[Spatial reasoning data]
........
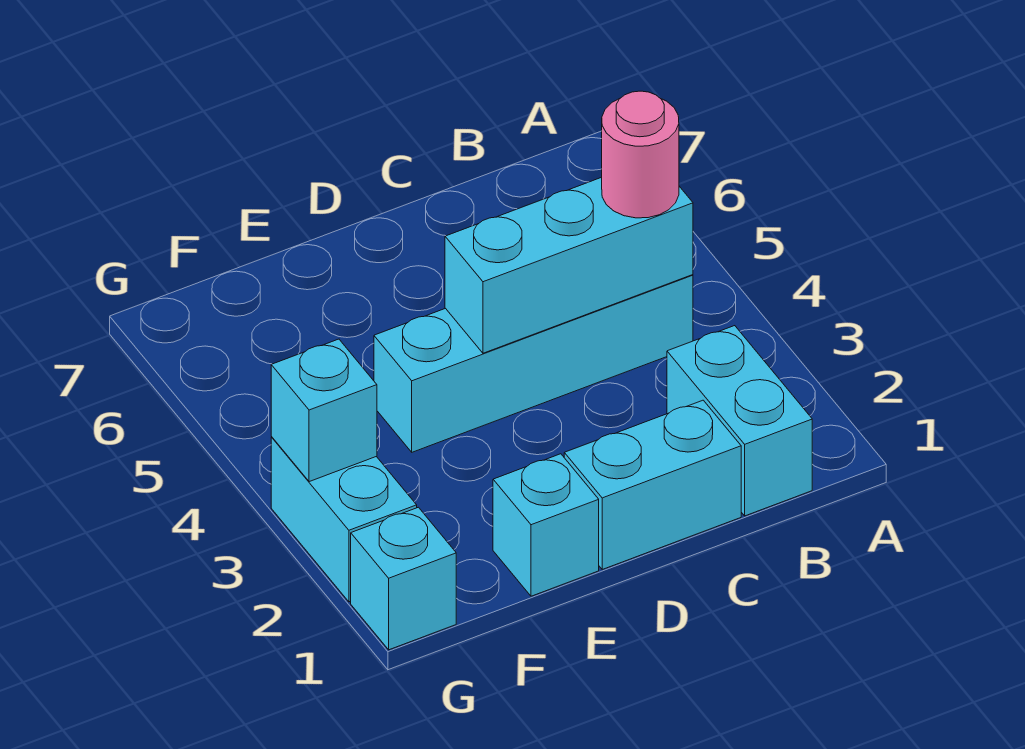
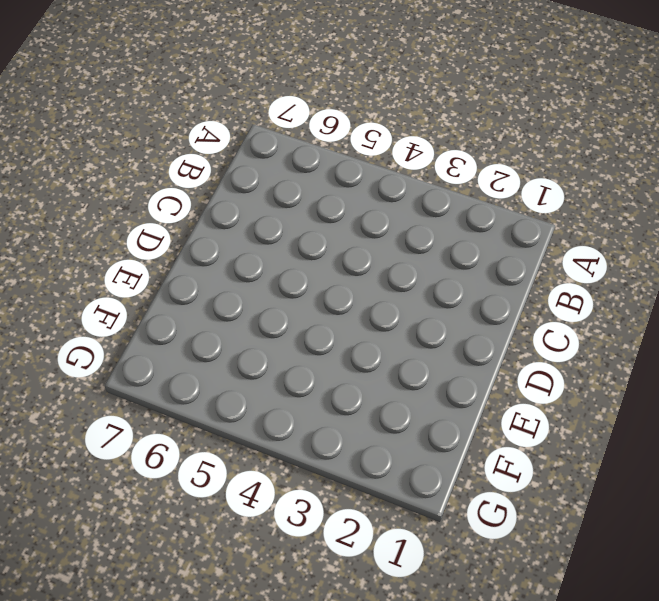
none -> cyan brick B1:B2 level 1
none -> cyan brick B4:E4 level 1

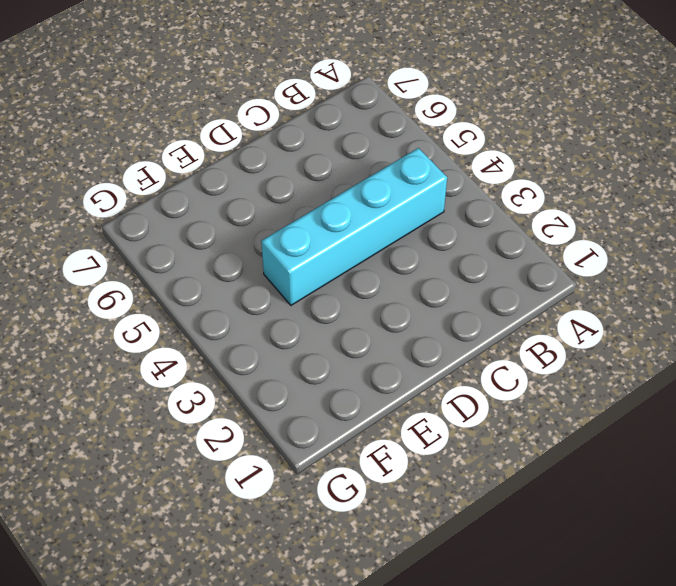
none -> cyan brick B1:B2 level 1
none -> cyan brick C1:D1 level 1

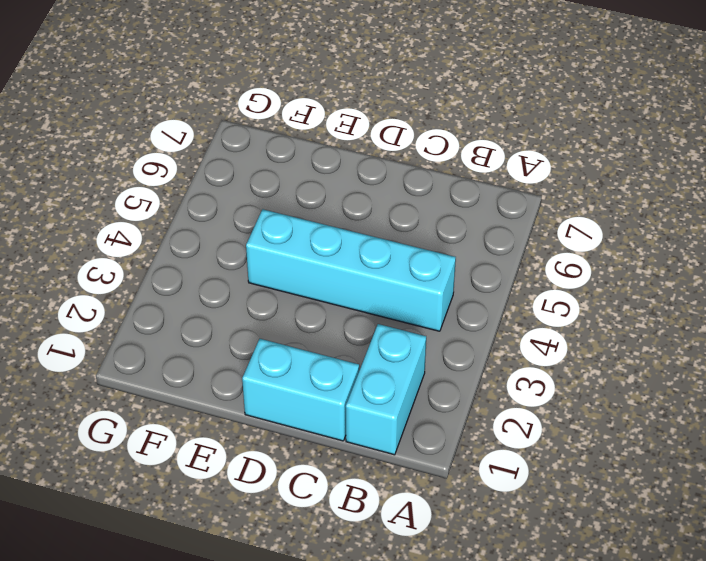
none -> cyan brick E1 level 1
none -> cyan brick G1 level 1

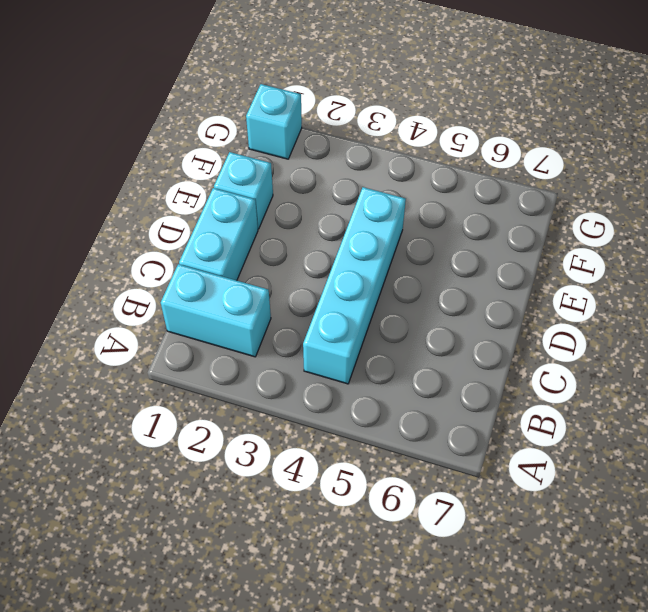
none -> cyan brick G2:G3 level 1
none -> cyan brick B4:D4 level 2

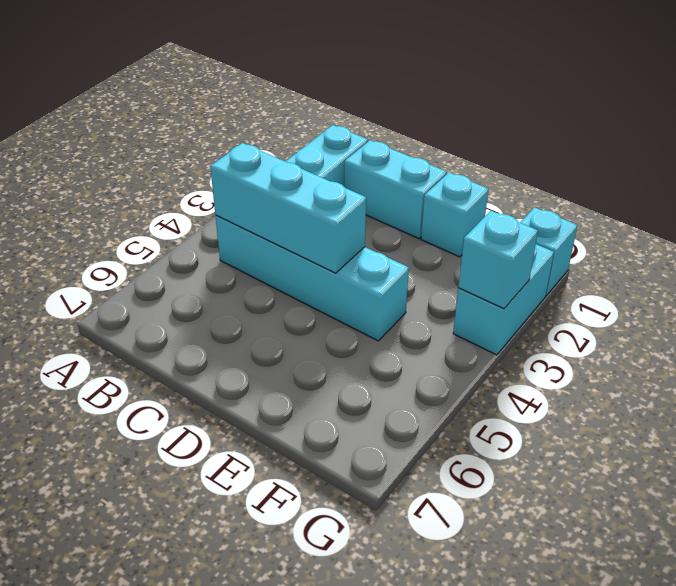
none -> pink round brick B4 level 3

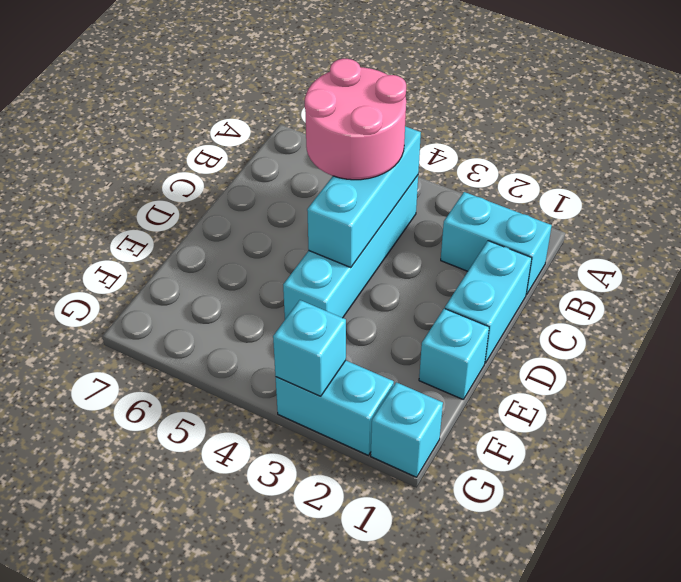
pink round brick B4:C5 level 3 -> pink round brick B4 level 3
........
WHAT THE TASK REQUIRES: Wherever "none" turns up in the records, copy the whole line.

ANSWER BELOW:
none -> cyan brick B1:B2 level 1
none -> cyan brick B4:E4 level 1
none -> cyan brick B1:B2 level 1
none -> cyan brick C1:D1 level 1
none -> cyan brick E1 level 1
none -> cyan brick G1 level 1
none -> cyan brick G2:G3 level 1
none -> cyan brick B4:D4 level 2
none -> pink round brick B4 level 3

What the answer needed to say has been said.